__STUDY MATERIAL__:
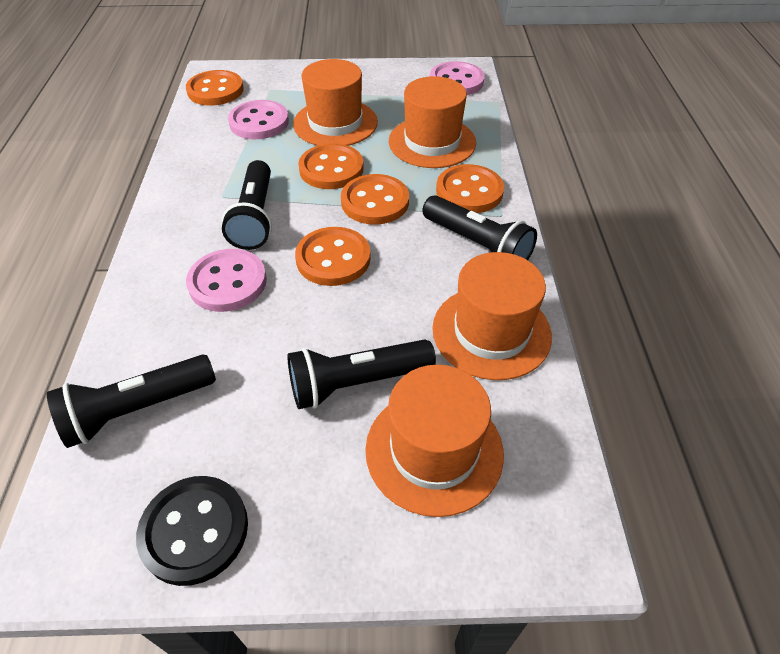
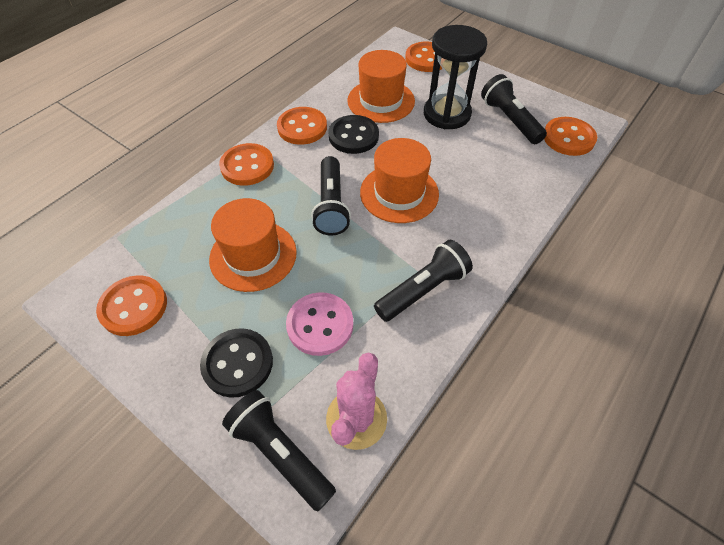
black button: 1 -> 2
black hourglass: 0 -> 1
orange hat: 4 -> 3
pink button: 3 -> 1
pink cactus: 0 -> 1

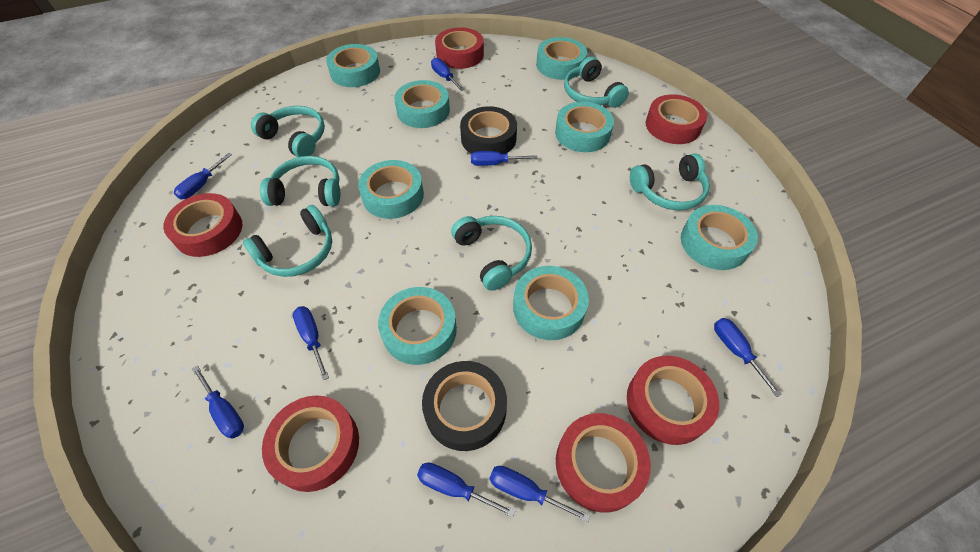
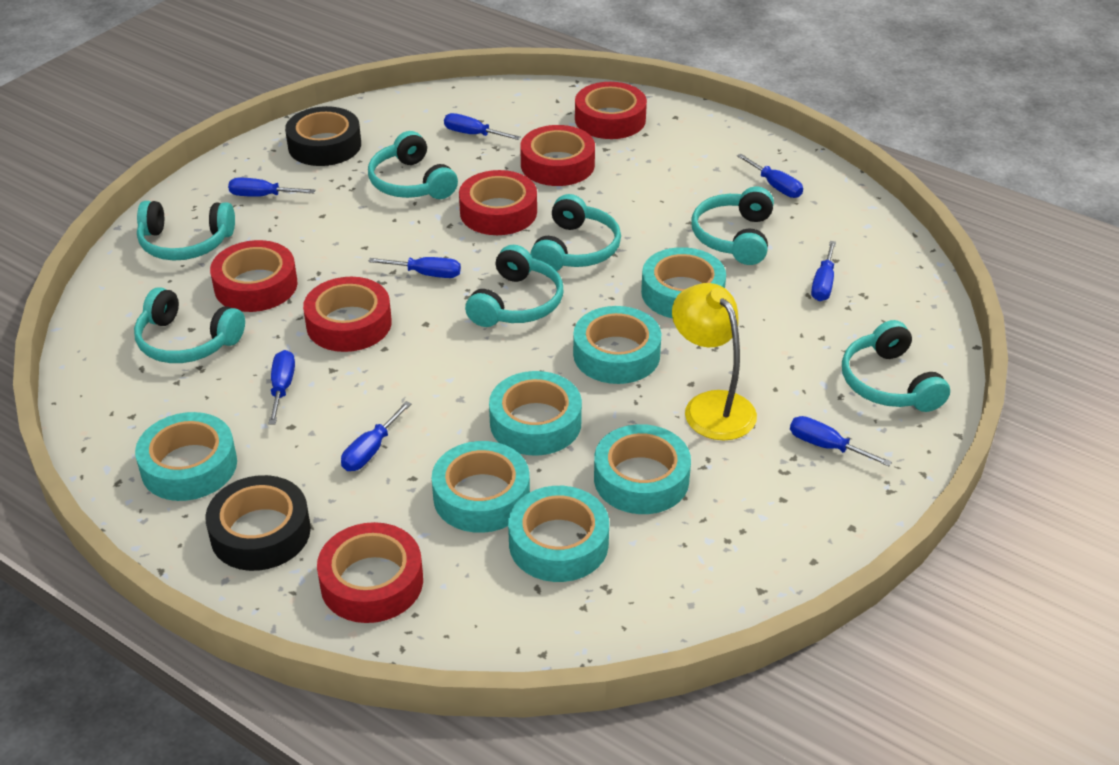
turquoise headphones: 6 -> 7
turquoise tape: 8 -> 7
yellow lamp: 0 -> 1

__EXERCISE PROMPT__: From the line that contains "turquoise headphones: 6 -> 7" down to the last line above, print each line exactly as it appears.

__SOLUTION TO THE EXERCISE__:
turquoise headphones: 6 -> 7
turquoise tape: 8 -> 7
yellow lamp: 0 -> 1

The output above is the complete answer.